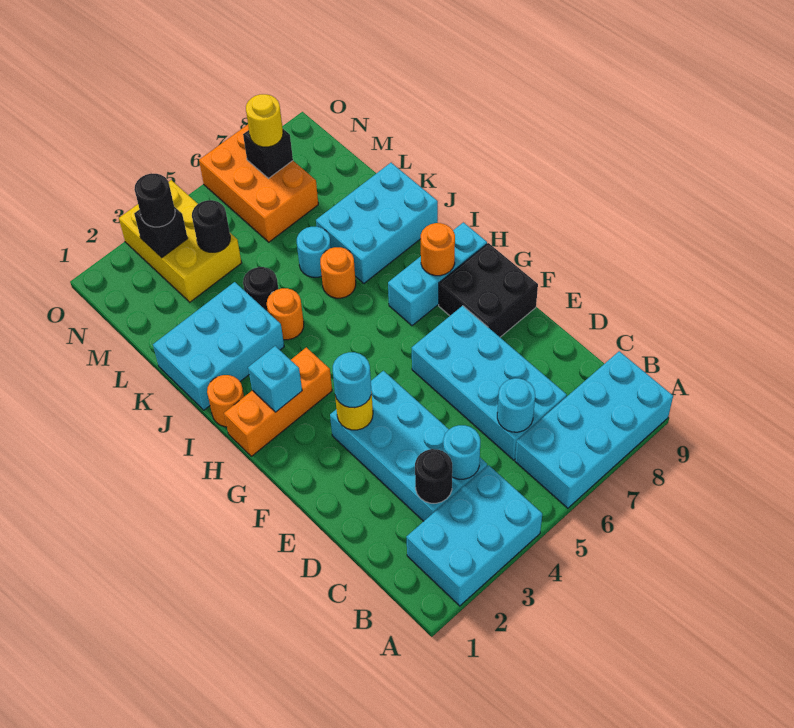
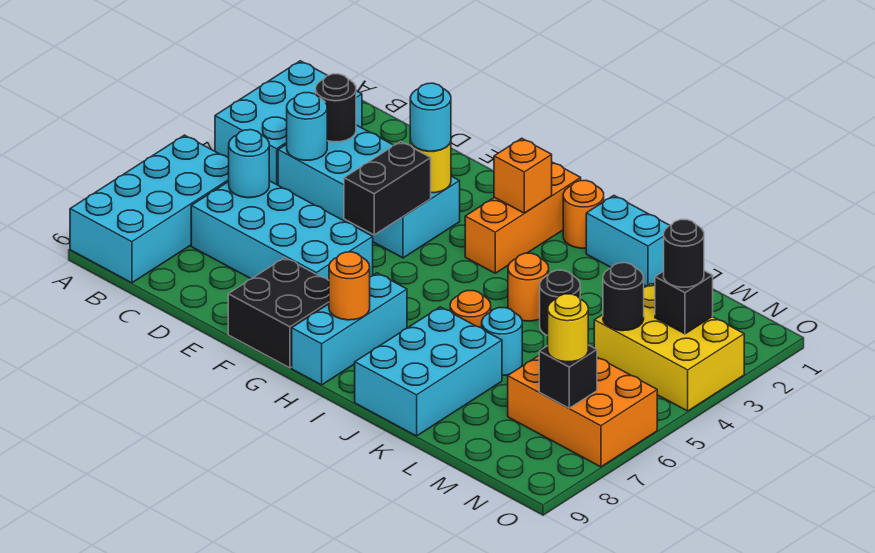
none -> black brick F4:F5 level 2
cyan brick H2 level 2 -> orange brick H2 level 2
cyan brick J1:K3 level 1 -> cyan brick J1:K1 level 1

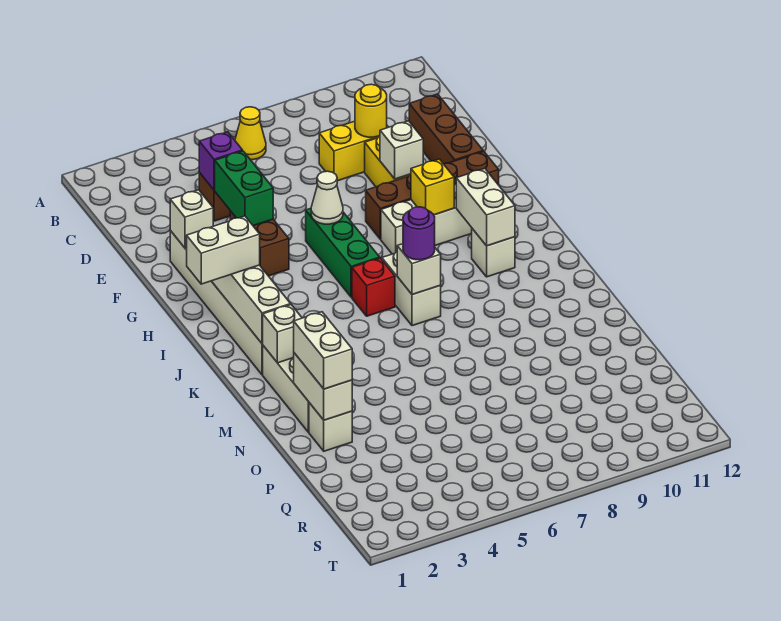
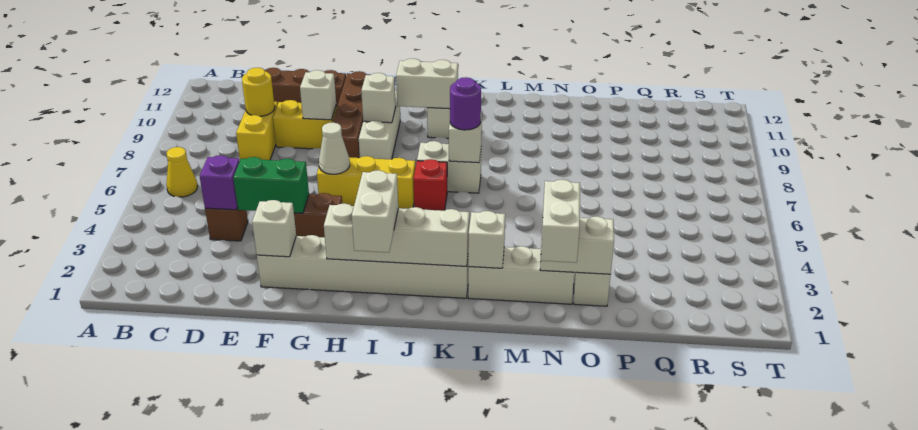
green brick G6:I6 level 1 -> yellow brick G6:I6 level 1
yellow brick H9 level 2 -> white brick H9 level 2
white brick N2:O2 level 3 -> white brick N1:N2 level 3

==

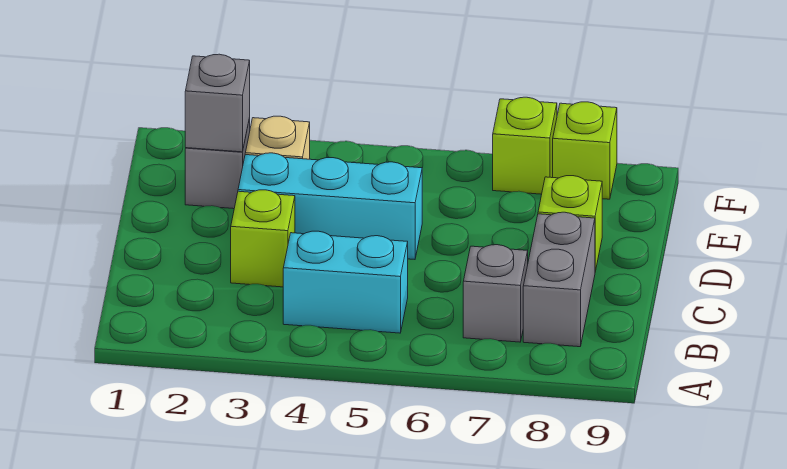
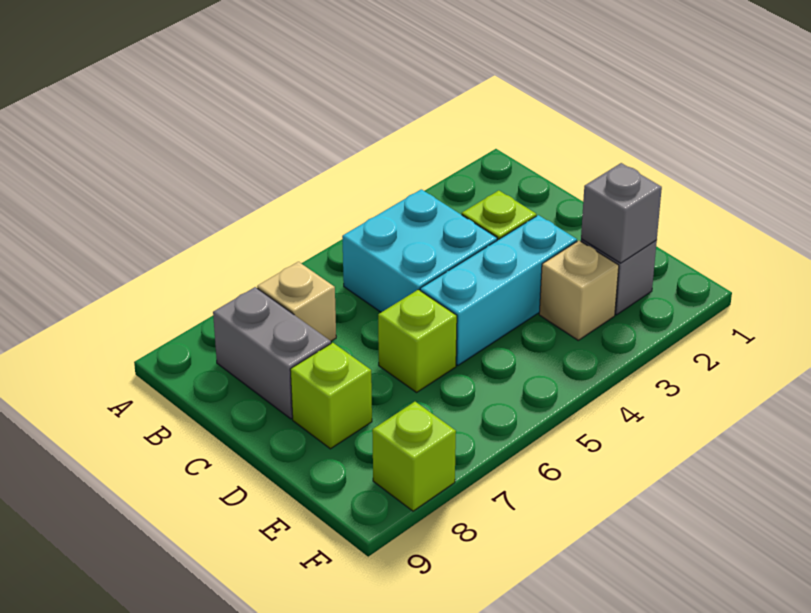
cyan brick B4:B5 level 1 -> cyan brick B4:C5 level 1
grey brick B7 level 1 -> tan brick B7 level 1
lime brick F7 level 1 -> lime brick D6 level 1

Your task: Reply with nothing but the number of lines in the entries above that hold the string "white".

Expected answer: 2